BEGIN MATERIAL PROVIDED

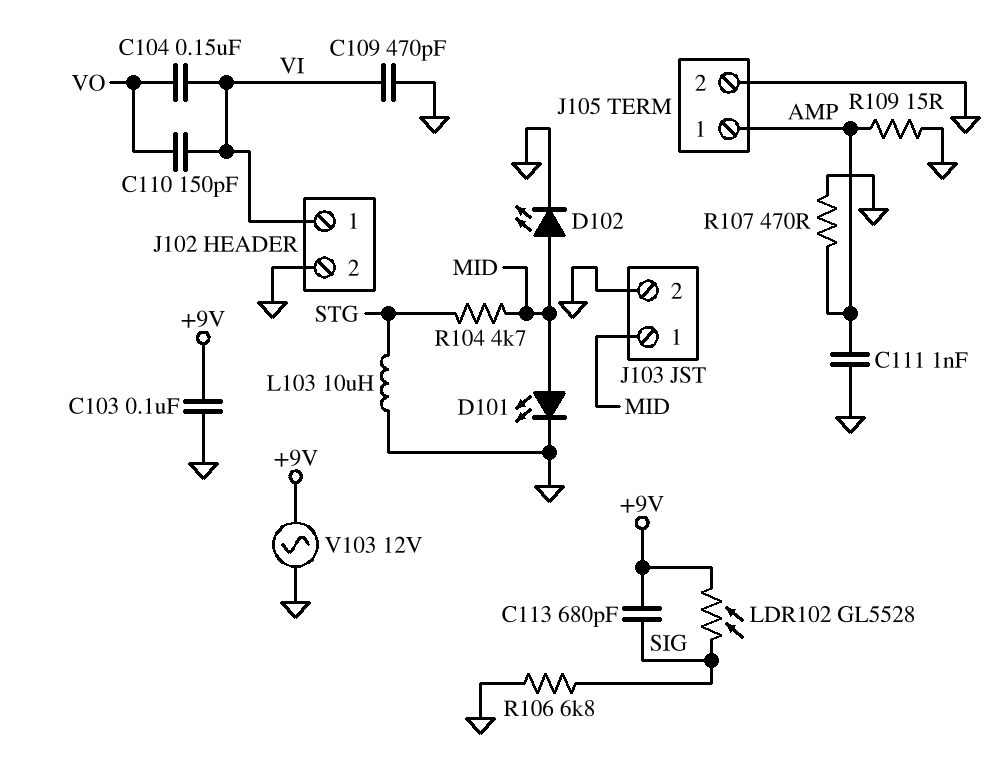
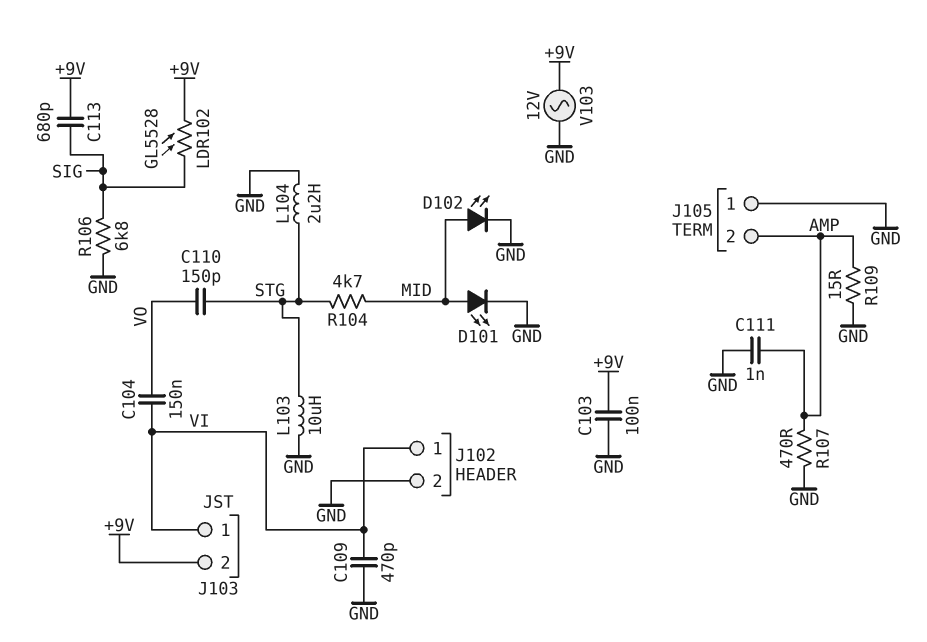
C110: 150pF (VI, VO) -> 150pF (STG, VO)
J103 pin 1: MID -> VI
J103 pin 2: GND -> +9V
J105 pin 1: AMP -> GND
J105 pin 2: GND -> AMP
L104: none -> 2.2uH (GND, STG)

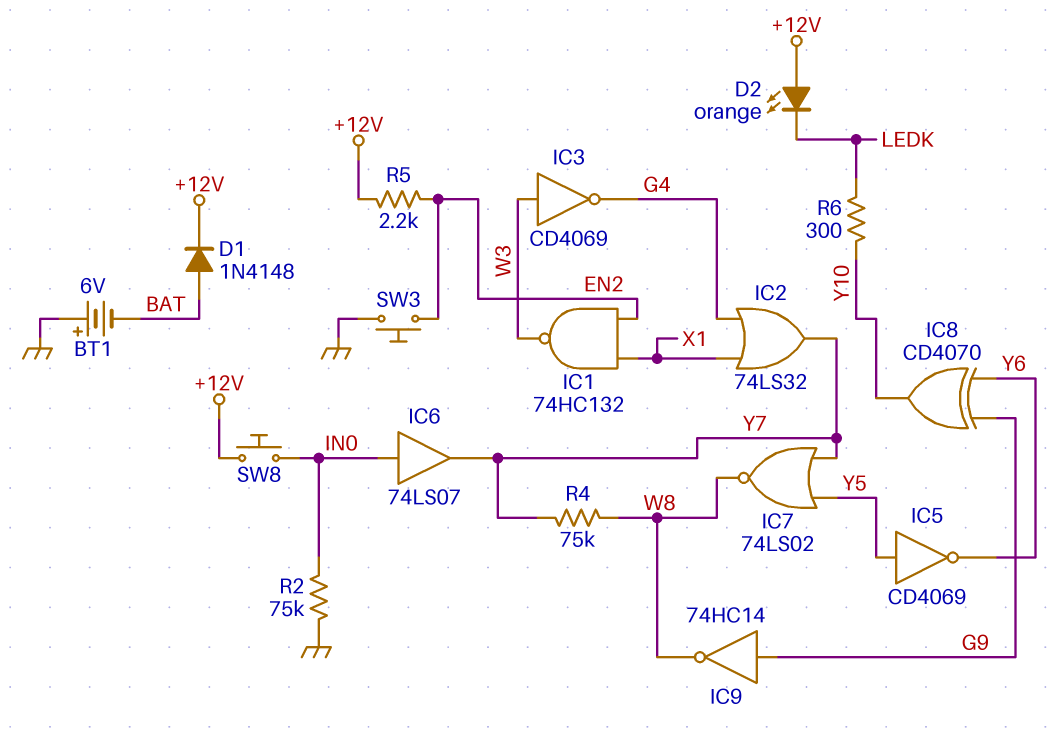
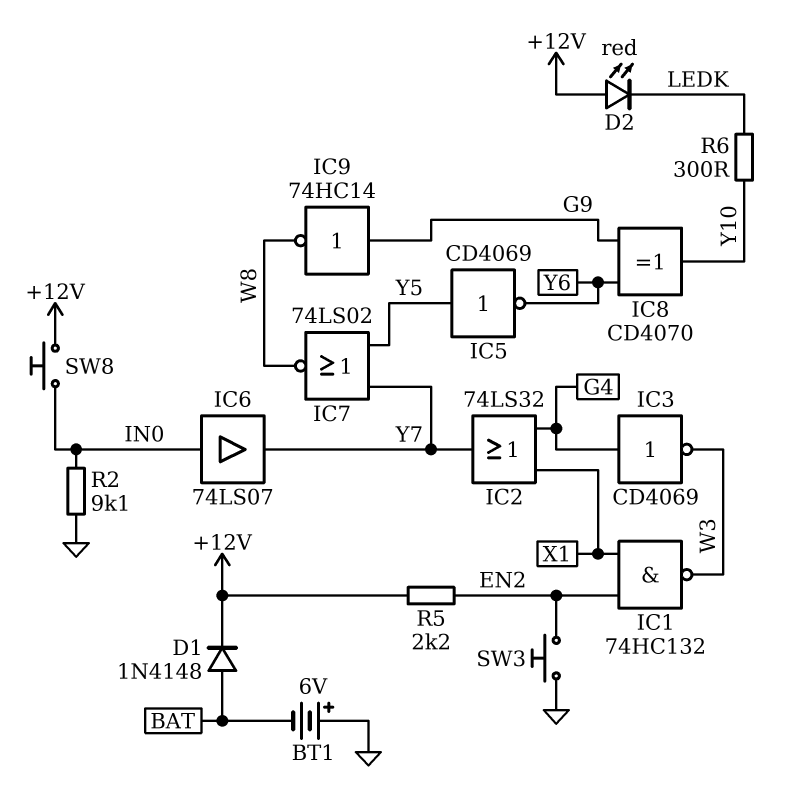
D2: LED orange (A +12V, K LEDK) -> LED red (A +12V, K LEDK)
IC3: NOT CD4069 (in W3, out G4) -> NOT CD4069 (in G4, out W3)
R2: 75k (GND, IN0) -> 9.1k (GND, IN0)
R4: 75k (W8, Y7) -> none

END MATERIAL PROVIDED

▸ HOW TO COMPLETE THIS TASK:
From the first record to the last, copy everything exactly except the pictures.

▸ RESPONSE TO THE EXERCISE:
C110: 150pF (VI, VO) -> 150pF (STG, VO)
J103 pin 1: MID -> VI
J103 pin 2: GND -> +9V
J105 pin 1: AMP -> GND
J105 pin 2: GND -> AMP
L104: none -> 2.2uH (GND, STG)

D2: LED orange (A +12V, K LEDK) -> LED red (A +12V, K LEDK)
IC3: NOT CD4069 (in W3, out G4) -> NOT CD4069 (in G4, out W3)
R2: 75k (GND, IN0) -> 9.1k (GND, IN0)
R4: 75k (W8, Y7) -> none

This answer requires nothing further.